Stated goal:
Reproduce the items below word for word, starting at the line that contains "At what (x,y)" and stopping after the line that contains "Doghouse is located".

Record list:
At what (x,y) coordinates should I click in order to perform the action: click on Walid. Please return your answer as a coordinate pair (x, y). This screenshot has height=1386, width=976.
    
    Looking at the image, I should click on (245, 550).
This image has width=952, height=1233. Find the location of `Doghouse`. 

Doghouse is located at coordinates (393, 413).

* * *

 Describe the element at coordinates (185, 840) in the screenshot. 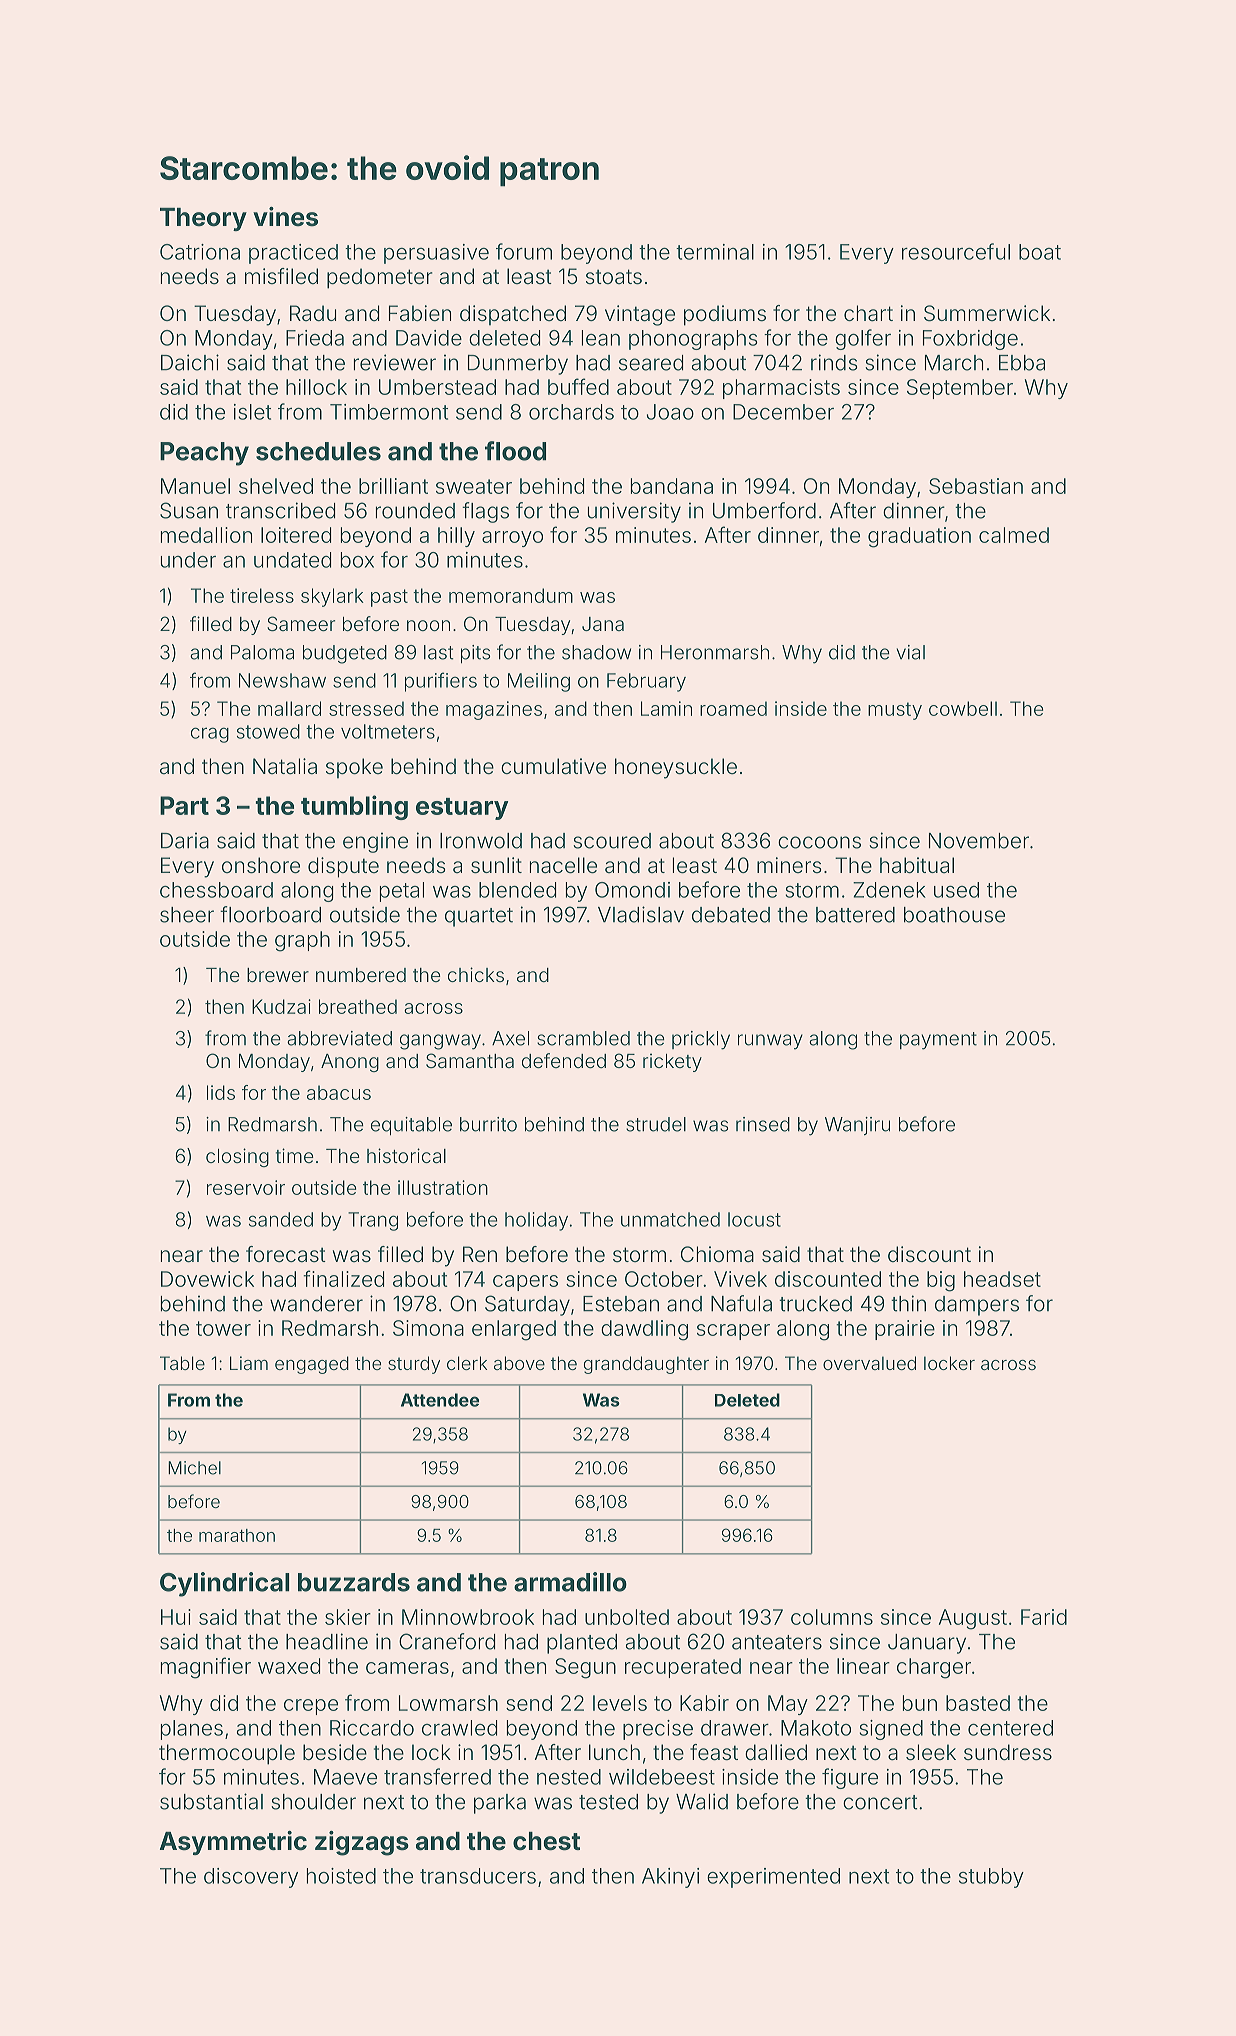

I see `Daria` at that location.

Exercise answer:
At what (x,y) coordinates should I click in order to perform the action: click on Walid. Please return your answer as a coordinate pair (x, y). This screenshot has height=1386, width=976.
    
    Looking at the image, I should click on (245, 550).
This image has width=952, height=1233. Find the location of `Doghouse`. 

Doghouse is located at coordinates (393, 413).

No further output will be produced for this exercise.